## [Goal]
Please reproduce everything from the start of the items down to the line containing "42: (490, 255)", both ends included, with each line unchanged.

## [Given data]

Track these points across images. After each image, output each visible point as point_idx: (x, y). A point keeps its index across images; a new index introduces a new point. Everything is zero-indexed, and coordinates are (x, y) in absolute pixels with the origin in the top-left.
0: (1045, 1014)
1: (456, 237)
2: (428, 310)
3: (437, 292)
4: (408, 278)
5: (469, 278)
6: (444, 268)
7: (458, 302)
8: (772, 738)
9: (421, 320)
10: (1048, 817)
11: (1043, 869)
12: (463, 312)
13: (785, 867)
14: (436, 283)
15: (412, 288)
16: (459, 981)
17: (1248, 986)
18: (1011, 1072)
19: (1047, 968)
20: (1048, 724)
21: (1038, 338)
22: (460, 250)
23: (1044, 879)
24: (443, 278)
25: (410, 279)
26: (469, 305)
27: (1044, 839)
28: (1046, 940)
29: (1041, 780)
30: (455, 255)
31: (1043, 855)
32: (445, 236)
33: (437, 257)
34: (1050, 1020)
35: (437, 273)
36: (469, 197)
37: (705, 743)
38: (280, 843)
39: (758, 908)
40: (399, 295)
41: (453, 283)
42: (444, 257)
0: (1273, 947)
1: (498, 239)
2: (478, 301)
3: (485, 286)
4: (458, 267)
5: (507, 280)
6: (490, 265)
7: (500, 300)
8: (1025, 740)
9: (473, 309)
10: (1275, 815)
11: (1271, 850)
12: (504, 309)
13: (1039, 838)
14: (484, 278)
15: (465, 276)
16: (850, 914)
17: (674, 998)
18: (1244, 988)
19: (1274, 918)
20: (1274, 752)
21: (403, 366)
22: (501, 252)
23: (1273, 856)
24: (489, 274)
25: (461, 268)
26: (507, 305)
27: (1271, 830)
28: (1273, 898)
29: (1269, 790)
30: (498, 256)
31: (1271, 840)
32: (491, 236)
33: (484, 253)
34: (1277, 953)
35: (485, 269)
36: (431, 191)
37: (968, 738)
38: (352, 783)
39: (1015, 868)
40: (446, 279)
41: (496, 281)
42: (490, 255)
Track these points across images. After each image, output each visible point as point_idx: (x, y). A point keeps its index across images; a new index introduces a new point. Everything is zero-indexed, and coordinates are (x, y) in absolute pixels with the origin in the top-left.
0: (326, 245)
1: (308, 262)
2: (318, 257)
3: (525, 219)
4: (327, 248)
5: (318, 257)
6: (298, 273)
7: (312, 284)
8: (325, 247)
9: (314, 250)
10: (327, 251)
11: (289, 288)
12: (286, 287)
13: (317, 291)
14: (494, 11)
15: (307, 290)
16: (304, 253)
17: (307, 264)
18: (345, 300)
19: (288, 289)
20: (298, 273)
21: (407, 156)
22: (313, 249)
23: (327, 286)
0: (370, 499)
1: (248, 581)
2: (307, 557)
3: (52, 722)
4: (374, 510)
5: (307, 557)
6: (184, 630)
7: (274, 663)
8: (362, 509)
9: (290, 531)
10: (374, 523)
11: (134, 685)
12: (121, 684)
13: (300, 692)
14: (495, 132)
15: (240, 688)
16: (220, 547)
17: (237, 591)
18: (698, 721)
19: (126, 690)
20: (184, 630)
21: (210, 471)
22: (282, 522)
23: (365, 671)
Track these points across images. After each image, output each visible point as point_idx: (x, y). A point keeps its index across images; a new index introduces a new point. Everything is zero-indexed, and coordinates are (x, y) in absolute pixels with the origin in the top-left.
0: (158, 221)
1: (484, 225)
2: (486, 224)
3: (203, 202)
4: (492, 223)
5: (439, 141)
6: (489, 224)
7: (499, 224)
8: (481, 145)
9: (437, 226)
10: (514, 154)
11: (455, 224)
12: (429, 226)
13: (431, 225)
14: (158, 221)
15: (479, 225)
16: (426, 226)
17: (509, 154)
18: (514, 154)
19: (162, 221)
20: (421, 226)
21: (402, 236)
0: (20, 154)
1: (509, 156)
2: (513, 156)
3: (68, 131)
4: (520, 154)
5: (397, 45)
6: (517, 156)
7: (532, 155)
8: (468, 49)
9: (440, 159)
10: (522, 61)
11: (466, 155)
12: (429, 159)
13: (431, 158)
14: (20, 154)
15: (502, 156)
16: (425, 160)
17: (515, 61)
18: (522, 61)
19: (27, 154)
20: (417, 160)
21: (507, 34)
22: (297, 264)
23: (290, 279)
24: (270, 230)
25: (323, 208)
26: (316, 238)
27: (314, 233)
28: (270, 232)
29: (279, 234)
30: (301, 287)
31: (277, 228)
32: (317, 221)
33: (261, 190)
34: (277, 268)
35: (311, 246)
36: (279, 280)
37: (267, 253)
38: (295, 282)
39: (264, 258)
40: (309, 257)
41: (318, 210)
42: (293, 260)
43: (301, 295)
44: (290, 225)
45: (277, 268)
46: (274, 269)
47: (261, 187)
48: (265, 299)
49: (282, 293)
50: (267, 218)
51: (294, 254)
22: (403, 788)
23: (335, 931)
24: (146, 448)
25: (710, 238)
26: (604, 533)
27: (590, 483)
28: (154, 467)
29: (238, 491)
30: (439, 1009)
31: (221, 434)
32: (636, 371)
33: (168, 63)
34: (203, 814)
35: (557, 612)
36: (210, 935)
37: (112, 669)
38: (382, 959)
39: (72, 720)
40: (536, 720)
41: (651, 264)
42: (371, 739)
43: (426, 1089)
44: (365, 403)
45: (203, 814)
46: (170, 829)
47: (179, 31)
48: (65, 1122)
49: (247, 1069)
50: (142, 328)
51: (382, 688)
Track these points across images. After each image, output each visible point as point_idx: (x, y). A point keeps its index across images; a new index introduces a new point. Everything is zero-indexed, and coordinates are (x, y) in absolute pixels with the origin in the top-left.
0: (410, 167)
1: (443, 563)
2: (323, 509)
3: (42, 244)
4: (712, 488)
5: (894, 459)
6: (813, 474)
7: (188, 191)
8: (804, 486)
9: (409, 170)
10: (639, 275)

## [Reply]
Track these points across images. After each image, output each visible point as point_idx: (x, y). A point keeps its index across images; a new index introduces a new point. Everything is zero-indexed, and coordinates are (x, y) in absolute pixels with the origin in the top-left.
0: (1045, 1014)
1: (456, 237)
2: (428, 310)
3: (437, 292)
4: (408, 278)
5: (469, 278)
6: (444, 268)
7: (458, 302)
8: (772, 738)
9: (421, 320)
10: (1048, 817)
11: (1043, 869)
12: (463, 312)
13: (785, 867)
14: (436, 283)
15: (412, 288)
16: (459, 981)
17: (1248, 986)
18: (1011, 1072)
19: (1047, 968)
20: (1048, 724)
21: (1038, 338)
22: (460, 250)
23: (1044, 879)
24: (443, 278)
25: (410, 279)
26: (469, 305)
27: (1044, 839)
28: (1046, 940)
29: (1041, 780)
30: (455, 255)
31: (1043, 855)
32: (445, 236)
33: (437, 257)
34: (1050, 1020)
35: (437, 273)
36: (469, 197)
37: (705, 743)
38: (280, 843)
39: (758, 908)
40: (399, 295)
41: (453, 283)
42: (444, 257)
0: (1273, 947)
1: (498, 239)
2: (478, 301)
3: (485, 286)
4: (458, 267)
5: (507, 280)
6: (490, 265)
7: (500, 300)
8: (1025, 740)
9: (473, 309)
10: (1275, 815)
11: (1271, 850)
12: (504, 309)
13: (1039, 838)
14: (484, 278)
15: (465, 276)
16: (850, 914)
17: (674, 998)
18: (1244, 988)
19: (1274, 918)
20: (1274, 752)
21: (403, 366)
22: (501, 252)
23: (1273, 856)
24: (489, 274)
25: (461, 268)
26: (507, 305)
27: (1271, 830)
28: (1273, 898)
29: (1269, 790)
30: (498, 256)
31: (1271, 840)
32: (491, 236)
33: (484, 253)
34: (1277, 953)
35: (485, 269)
36: (431, 191)
37: (968, 738)
38: (352, 783)
39: (1015, 868)
40: (446, 279)
41: (496, 281)
42: (490, 255)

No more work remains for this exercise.